[EXERCISE GOAL]: The answer should match the entries below word for word, minus their pictures.

[EXTRACTED RECORDS]:
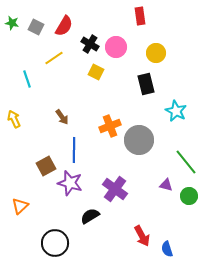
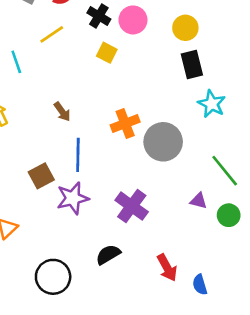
black rectangle: (146, 84) -> (192, 64), moved
purple star: (70, 183) -> (73, 198), turned -30
black semicircle: (90, 216) -> (108, 255), moved

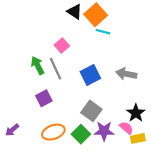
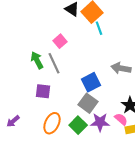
cyan line: (103, 32) -> (99, 28), turned 56
blue square: (90, 75) -> (91, 82), moved
purple square: (44, 98) -> (43, 91), turned 35
orange ellipse: (53, 132) -> (52, 123), turned -45

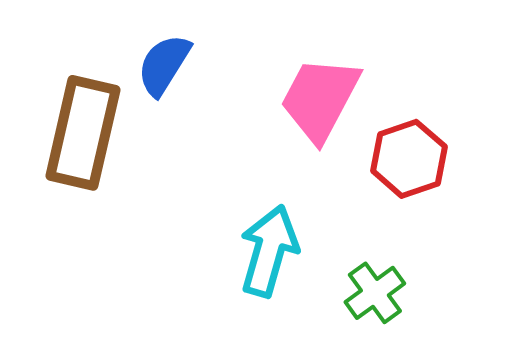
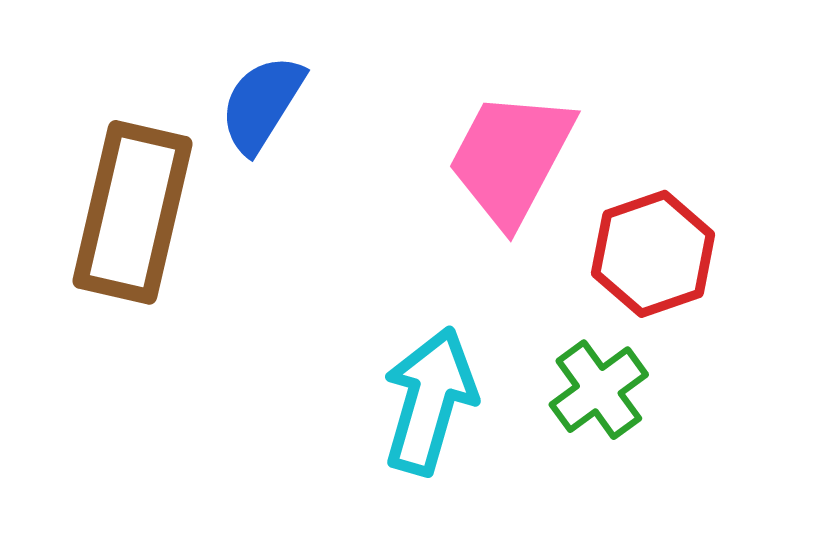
green cross: (375, 293) -> (599, 390), moved

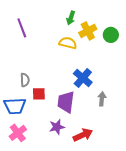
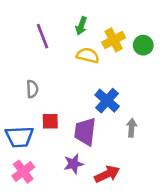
green arrow: (71, 18) -> (81, 26), moved
purple line: (22, 28) -> (43, 36), moved
gray semicircle: (25, 80) -> (32, 89), moved

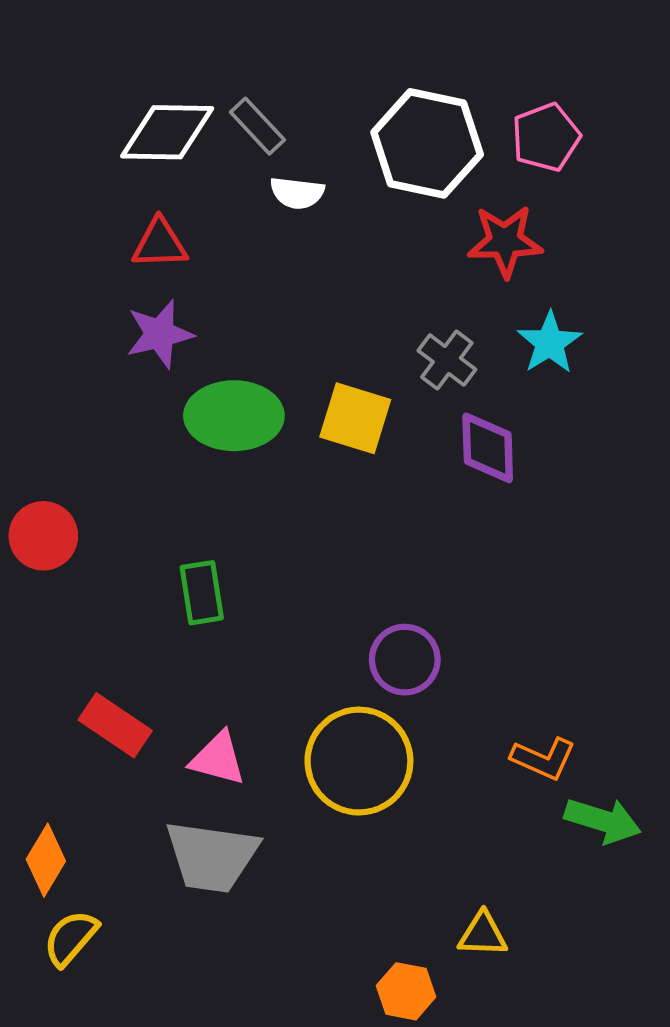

[ANSWER TO THIS PROBLEM]:
black rectangle: (146, 84) -> (192, 64), moved
purple star: (70, 183) -> (73, 198), turned -30
black semicircle: (90, 216) -> (108, 255), moved

cyan line: (103, 32) -> (99, 28), turned 56
blue square: (90, 75) -> (91, 82), moved
purple square: (44, 98) -> (43, 91), turned 35
orange ellipse: (53, 132) -> (52, 123), turned -45

green cross: (375, 293) -> (599, 390), moved

green arrow: (71, 18) -> (81, 26), moved
purple line: (22, 28) -> (43, 36), moved
gray semicircle: (25, 80) -> (32, 89), moved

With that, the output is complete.